| Source information |
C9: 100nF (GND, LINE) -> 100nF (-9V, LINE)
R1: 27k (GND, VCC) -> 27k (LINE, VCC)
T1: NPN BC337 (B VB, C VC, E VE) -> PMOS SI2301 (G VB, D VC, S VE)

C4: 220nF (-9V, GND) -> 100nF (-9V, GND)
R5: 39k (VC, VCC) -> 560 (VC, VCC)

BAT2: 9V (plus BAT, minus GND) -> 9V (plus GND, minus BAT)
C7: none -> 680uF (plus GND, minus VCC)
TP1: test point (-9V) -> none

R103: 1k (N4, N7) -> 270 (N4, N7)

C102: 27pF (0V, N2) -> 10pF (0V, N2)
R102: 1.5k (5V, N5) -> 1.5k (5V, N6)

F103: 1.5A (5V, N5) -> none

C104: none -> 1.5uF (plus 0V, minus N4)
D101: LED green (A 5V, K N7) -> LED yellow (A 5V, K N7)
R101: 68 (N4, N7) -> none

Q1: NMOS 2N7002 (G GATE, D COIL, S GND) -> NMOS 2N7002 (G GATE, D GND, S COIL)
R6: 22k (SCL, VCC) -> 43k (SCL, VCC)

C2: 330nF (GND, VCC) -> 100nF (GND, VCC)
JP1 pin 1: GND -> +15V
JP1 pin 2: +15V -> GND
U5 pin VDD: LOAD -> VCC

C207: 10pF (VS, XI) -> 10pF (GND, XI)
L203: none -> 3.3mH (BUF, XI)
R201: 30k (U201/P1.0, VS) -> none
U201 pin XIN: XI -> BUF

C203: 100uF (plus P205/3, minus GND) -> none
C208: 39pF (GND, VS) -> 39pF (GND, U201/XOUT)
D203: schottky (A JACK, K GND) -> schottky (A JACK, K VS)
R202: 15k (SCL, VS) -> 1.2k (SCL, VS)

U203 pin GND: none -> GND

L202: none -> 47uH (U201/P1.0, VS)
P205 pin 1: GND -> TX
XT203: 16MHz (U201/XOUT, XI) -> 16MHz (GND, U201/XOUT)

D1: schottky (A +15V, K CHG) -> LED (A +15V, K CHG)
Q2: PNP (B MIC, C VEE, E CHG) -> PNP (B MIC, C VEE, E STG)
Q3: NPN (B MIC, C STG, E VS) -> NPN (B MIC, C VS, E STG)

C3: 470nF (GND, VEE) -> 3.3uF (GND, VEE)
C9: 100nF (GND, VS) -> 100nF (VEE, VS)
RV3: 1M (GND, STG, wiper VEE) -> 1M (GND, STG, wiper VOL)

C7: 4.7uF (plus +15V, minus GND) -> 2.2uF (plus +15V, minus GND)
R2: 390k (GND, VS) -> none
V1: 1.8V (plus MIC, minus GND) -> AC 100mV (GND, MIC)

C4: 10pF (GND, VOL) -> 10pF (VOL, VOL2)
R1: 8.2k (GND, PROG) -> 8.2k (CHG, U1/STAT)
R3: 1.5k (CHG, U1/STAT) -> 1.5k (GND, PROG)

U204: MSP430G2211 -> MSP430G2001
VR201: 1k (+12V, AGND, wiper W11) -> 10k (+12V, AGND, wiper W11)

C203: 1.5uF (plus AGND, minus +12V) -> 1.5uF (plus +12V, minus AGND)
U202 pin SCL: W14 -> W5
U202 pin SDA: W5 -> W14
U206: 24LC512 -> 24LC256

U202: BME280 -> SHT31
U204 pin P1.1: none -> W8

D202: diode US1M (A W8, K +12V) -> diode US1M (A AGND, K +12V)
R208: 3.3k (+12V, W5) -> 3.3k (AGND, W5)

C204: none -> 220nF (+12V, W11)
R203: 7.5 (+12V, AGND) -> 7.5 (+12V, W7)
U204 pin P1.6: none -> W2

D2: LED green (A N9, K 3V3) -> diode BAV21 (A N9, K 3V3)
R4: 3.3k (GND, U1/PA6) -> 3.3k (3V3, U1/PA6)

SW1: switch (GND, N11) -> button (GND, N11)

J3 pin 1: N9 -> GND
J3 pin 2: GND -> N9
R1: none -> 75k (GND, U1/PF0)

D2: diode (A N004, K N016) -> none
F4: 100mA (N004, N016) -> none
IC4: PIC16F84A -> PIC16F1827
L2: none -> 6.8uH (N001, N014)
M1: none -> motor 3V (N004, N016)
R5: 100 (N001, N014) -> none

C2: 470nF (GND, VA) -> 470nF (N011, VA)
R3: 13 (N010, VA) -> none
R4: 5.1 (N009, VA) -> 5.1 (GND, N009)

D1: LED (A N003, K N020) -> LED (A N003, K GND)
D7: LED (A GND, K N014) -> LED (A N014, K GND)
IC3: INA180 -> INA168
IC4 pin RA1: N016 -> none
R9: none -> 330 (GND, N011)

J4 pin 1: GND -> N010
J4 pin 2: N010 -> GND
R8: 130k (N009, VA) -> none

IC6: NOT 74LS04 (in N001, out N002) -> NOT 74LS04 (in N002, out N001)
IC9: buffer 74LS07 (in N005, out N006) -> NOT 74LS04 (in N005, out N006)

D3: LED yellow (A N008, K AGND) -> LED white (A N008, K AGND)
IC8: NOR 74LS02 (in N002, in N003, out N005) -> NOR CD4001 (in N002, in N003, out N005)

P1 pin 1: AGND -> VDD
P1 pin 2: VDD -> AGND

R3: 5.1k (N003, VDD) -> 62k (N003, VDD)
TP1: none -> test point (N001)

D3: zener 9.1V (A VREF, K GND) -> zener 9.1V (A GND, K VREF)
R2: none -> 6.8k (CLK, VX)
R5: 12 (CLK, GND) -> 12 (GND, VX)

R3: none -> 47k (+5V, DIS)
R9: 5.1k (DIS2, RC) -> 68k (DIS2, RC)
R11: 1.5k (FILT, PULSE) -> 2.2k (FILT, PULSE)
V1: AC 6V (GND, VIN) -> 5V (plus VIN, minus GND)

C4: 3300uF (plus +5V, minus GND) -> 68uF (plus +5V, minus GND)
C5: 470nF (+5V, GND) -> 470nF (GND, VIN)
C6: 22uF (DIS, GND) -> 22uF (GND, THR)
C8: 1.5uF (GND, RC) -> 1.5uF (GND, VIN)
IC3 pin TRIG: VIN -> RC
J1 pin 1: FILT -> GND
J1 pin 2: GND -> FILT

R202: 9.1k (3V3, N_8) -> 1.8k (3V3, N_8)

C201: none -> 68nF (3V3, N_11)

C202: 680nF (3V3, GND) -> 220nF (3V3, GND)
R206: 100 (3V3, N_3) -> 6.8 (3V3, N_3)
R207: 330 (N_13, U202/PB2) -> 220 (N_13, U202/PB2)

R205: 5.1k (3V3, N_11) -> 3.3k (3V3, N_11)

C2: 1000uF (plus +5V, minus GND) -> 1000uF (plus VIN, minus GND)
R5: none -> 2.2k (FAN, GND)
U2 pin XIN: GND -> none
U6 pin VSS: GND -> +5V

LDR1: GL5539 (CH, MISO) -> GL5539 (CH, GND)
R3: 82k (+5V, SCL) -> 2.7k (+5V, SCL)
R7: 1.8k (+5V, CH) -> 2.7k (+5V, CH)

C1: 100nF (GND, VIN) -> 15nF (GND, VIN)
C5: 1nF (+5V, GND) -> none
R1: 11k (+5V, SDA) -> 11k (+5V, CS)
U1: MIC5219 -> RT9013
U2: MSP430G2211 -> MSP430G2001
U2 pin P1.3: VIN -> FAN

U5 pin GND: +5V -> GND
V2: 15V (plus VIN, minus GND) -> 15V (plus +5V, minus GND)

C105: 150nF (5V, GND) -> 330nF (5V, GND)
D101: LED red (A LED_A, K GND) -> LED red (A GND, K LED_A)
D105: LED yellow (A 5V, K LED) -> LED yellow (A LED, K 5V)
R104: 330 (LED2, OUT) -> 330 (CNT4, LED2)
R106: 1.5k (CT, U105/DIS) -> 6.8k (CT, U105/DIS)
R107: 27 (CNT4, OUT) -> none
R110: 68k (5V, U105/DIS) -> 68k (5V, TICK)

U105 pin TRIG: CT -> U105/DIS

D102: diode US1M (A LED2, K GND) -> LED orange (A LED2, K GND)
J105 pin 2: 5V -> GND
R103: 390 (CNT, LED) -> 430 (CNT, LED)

| Your assignment |
From the material above, set down exactly the lines starting at the one with "L203: none -> 3.3mH (BUF, XI)" and ending at the one with "D203: schottky (A", end lines included.

| Result of this exercise |
L203: none -> 3.3mH (BUF, XI)
R201: 30k (U201/P1.0, VS) -> none
U201 pin XIN: XI -> BUF

C203: 100uF (plus P205/3, minus GND) -> none
C208: 39pF (GND, VS) -> 39pF (GND, U201/XOUT)
D203: schottky (A JACK, K GND) -> schottky (A JACK, K VS)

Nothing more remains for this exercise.